### RECORDS SUPPLIED
▼

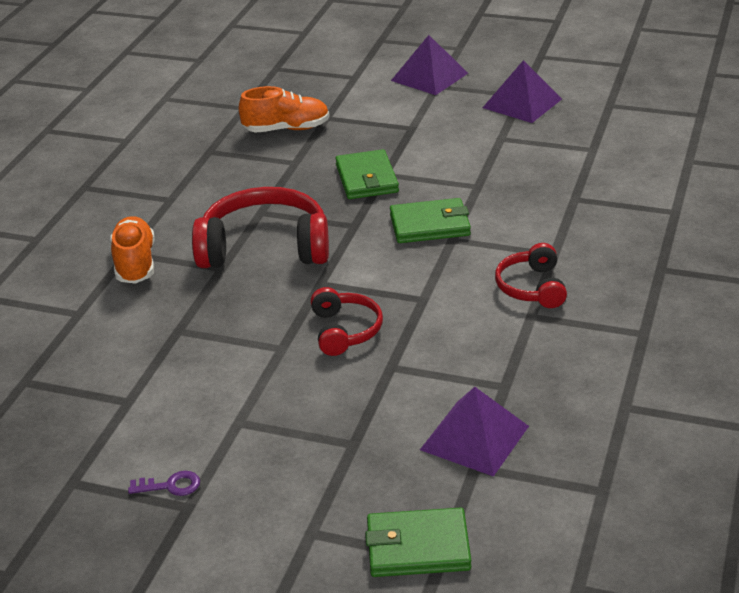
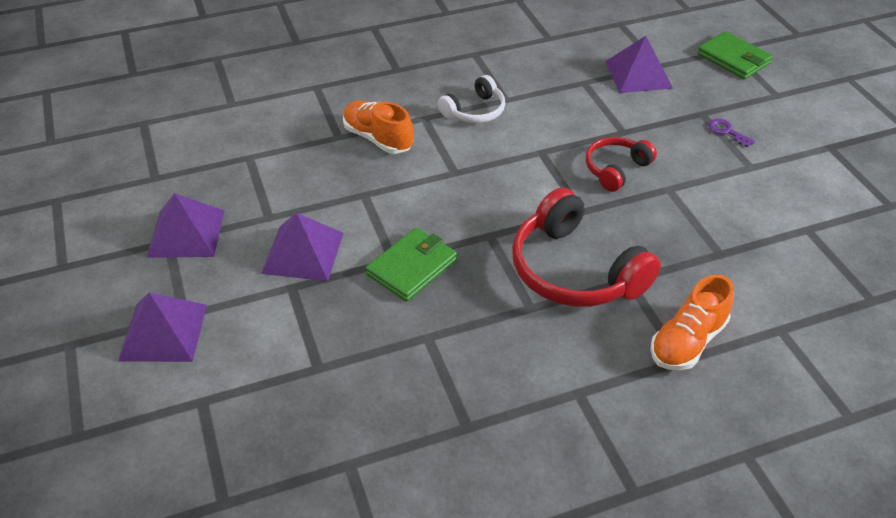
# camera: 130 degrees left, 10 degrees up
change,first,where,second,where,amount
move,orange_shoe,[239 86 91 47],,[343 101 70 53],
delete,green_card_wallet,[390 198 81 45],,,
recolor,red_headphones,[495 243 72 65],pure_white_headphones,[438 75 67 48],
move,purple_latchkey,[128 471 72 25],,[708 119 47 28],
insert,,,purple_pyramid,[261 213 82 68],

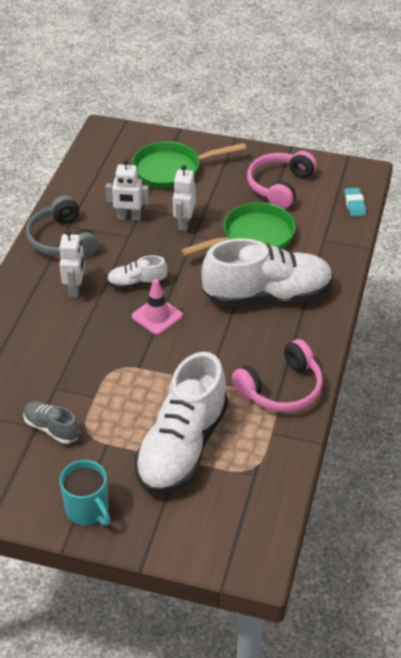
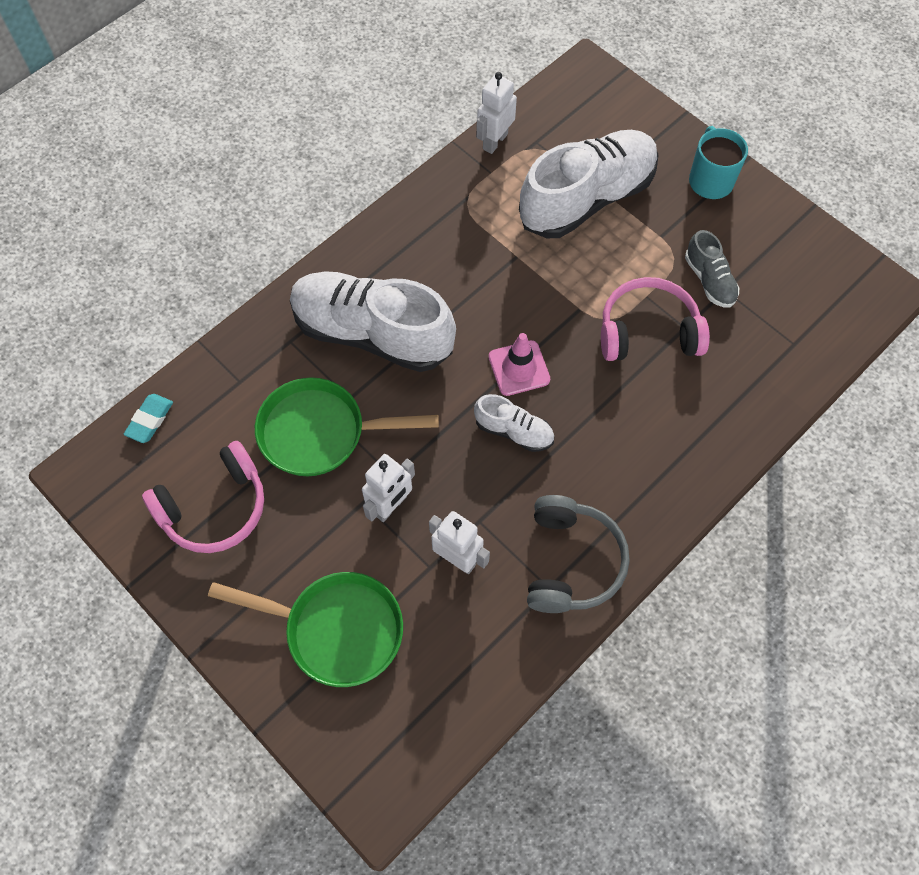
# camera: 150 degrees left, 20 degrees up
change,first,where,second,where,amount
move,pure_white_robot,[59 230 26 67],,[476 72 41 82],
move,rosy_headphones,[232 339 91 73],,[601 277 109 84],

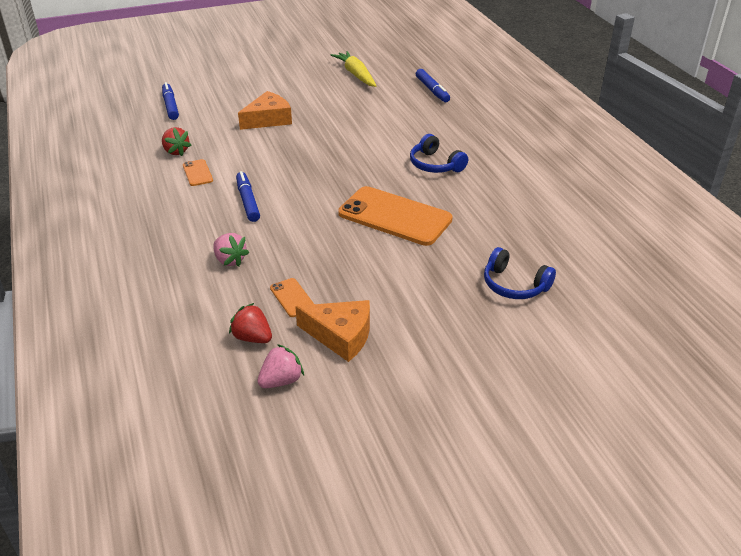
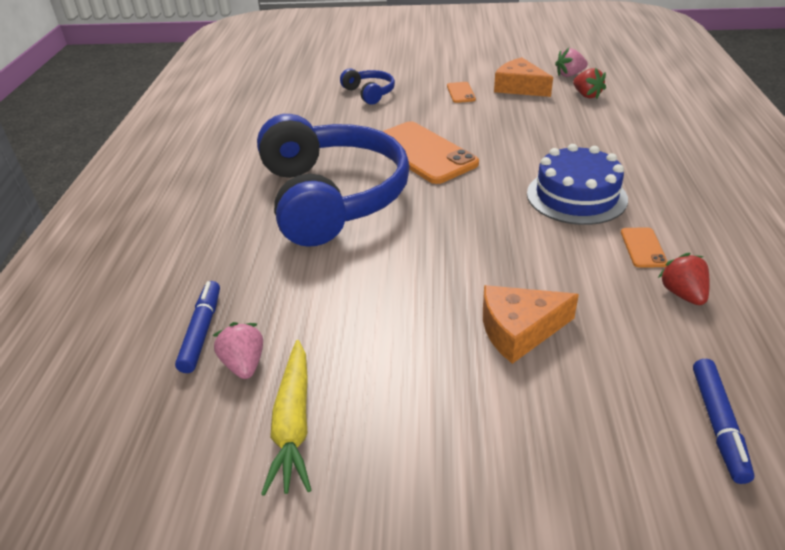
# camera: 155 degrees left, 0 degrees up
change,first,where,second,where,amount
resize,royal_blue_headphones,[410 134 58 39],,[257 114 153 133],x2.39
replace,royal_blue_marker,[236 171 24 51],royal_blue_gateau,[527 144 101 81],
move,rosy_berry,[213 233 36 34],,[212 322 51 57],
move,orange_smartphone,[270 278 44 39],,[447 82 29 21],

▲

### PROBLEM DETAILS
Please restate word for word only the lines from the one with "# camera: 155 degrees left, 0 degrees up" through the final line of the listing above, both of them included.

### EXERCISE SOLUTION
# camera: 155 degrees left, 0 degrees up
change,first,where,second,where,amount
resize,royal_blue_headphones,[410 134 58 39],,[257 114 153 133],x2.39
replace,royal_blue_marker,[236 171 24 51],royal_blue_gateau,[527 144 101 81],
move,rosy_berry,[213 233 36 34],,[212 322 51 57],
move,orange_smartphone,[270 278 44 39],,[447 82 29 21],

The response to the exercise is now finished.